> _DO THIS_
Format every line of the listing below as a JSON list of strings, one string per line, skipping blank lines and leaving out the pictures.

> _Stored data_
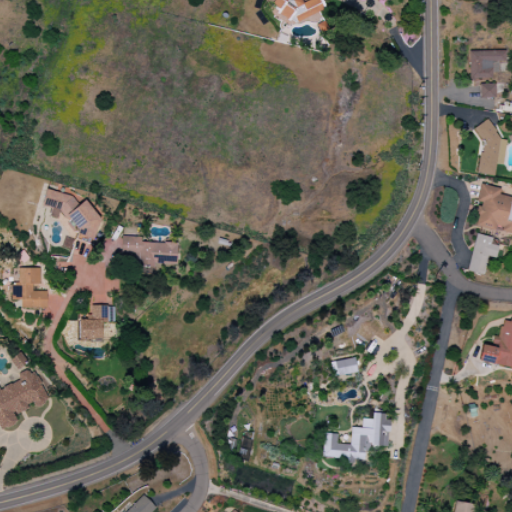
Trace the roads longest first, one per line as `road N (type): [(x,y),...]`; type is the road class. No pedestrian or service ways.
road 1 (residential): [(0,502),(132,458),(271,331),(378,266),(426,189),(432,0)]
road 2 (residential): [(404,511),(452,274)]
road 3 (residential): [(132,458),(48,349),(78,284)]
road 4 (residential): [(410,220),(457,281),(511,290)]
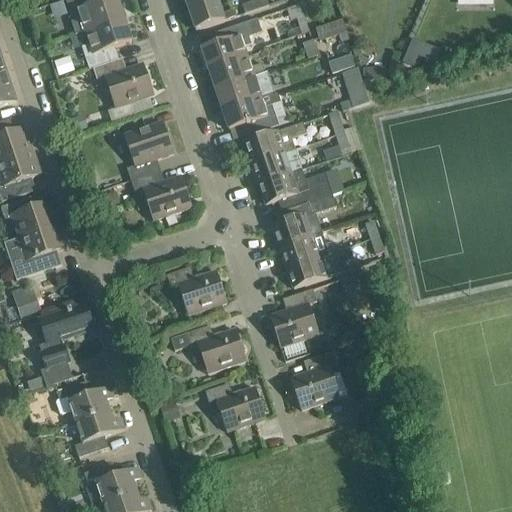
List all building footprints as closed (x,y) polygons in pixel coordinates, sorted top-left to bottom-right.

> _REPLY TO THE TASK_
[
  "Trace the roads longest first, one per line as `road N (type): [(x,y),...]`; type is the road class. No pedestrian or service ways.",
  "road 1 (residential): [(0,502),(132,458),(271,331),(378,266),(426,189),(432,0)]",
  "road 2 (residential): [(404,511),(452,274)]",
  "road 3 (residential): [(132,458),(48,349),(78,284)]",
  "road 4 (residential): [(410,220),(457,281),(511,290)]",
  "List all building footprints as closed (x,y) polygons in pixel coordinates, sorted top-left to bottom-right."
]